## Data provided
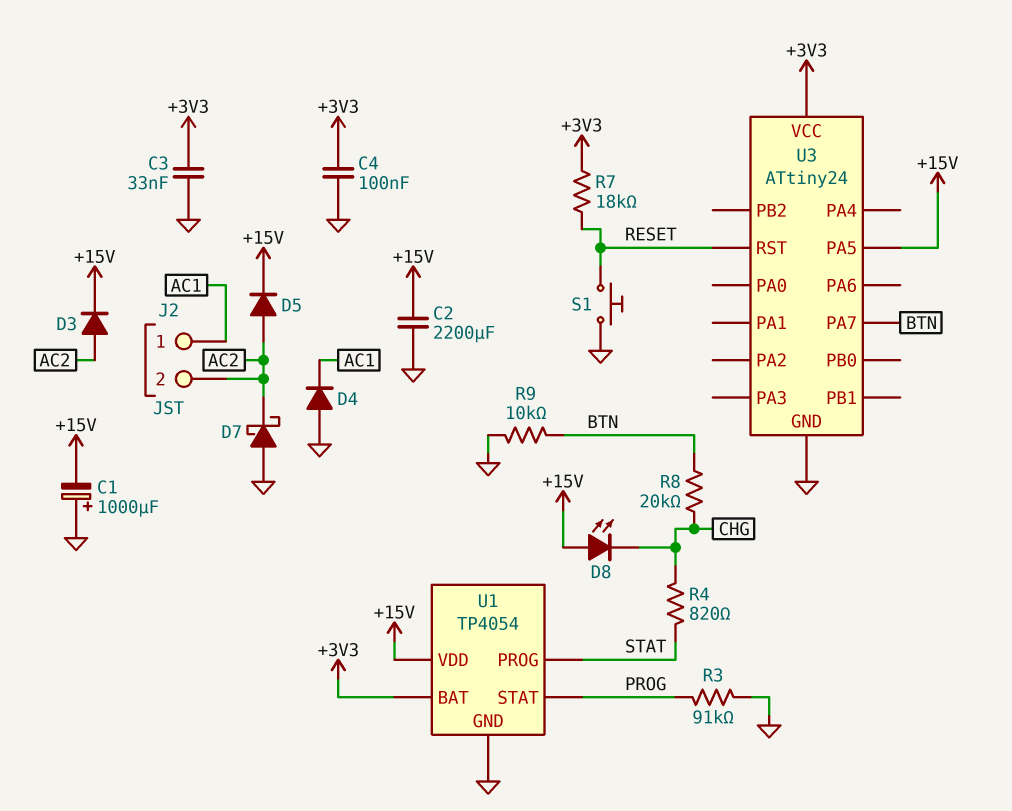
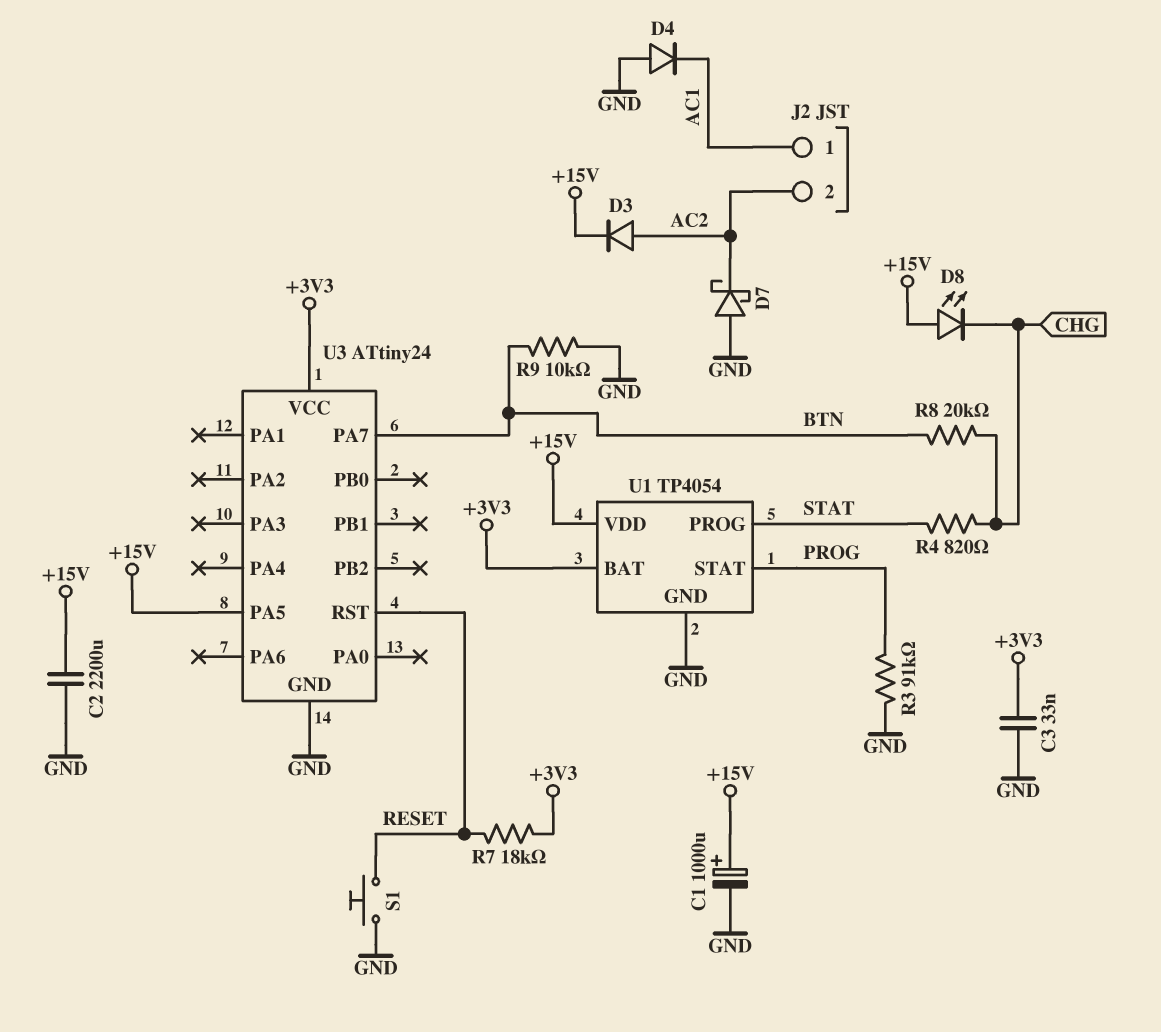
C1: 1000uF (plus GND, minus +15V) -> 1000uF (plus +15V, minus GND)
C4: 100nF (+3V3, GND) -> none
D5: diode (A AC2, K +15V) -> none

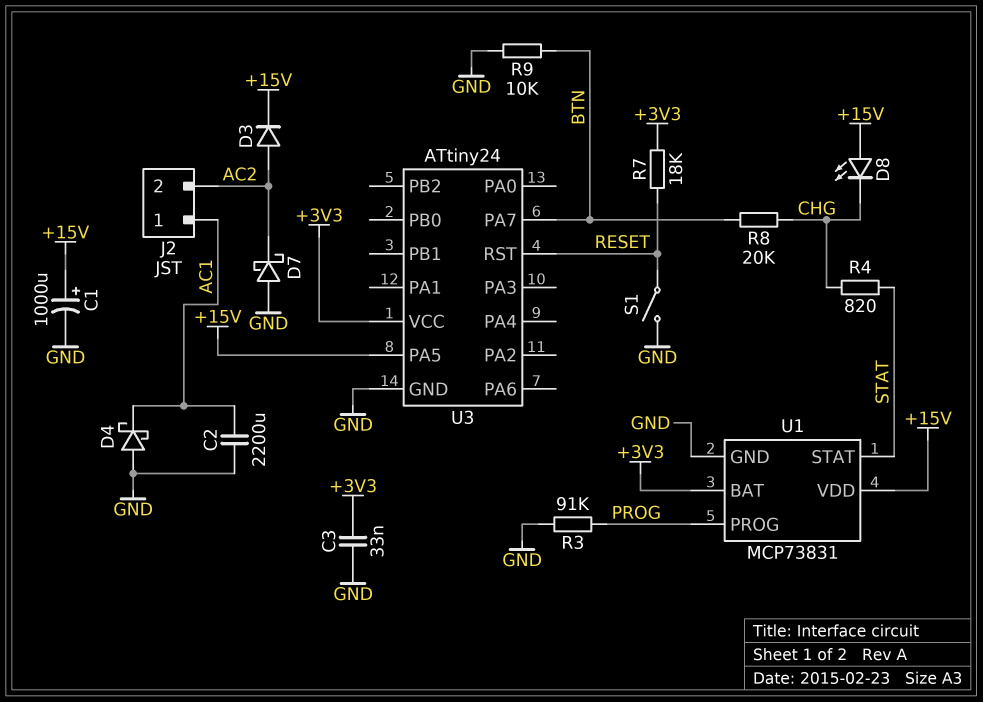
C2: 2200uF (+15V, GND) -> 2200uF (AC1, GND)
D4: diode (A GND, K AC1) -> schottky (A GND, K AC1)
S1: button (GND, RESET) -> switch (GND, RESET)
U1: TP4054 -> MCP73831
U1 pin PROG: STAT -> PROG
U1 pin STAT: PROG -> STAT

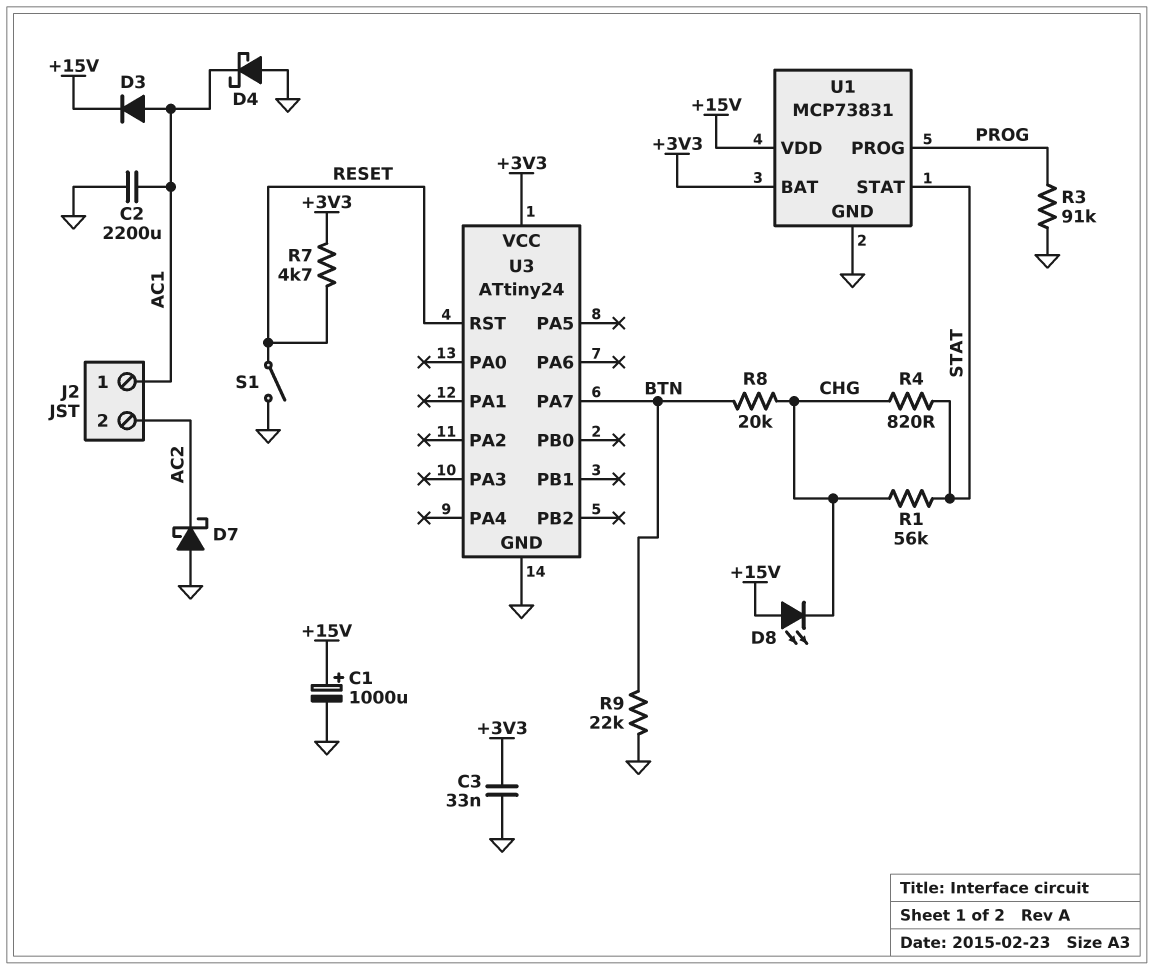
D3: diode (A AC2, K +15V) -> diode (A AC1, K +15V)
R1: none -> 56k (CHG, STAT)
R7: 18k (+3V3, RESET) -> 4.7k (+3V3, RESET)
R9: 10k (BTN, GND) -> 22k (BTN, GND)
U3 pin PA5: +15V -> none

## The task
Write the records out again verbatim and omit the pictures they contain.

## Result of this task
C1: 1000uF (plus GND, minus +15V) -> 1000uF (plus +15V, minus GND)
C4: 100nF (+3V3, GND) -> none
D5: diode (A AC2, K +15V) -> none

C2: 2200uF (+15V, GND) -> 2200uF (AC1, GND)
D4: diode (A GND, K AC1) -> schottky (A GND, K AC1)
S1: button (GND, RESET) -> switch (GND, RESET)
U1: TP4054 -> MCP73831
U1 pin PROG: STAT -> PROG
U1 pin STAT: PROG -> STAT

D3: diode (A AC2, K +15V) -> diode (A AC1, K +15V)
R1: none -> 56k (CHG, STAT)
R7: 18k (+3V3, RESET) -> 4.7k (+3V3, RESET)
R9: 10k (BTN, GND) -> 22k (BTN, GND)
U3 pin PA5: +15V -> none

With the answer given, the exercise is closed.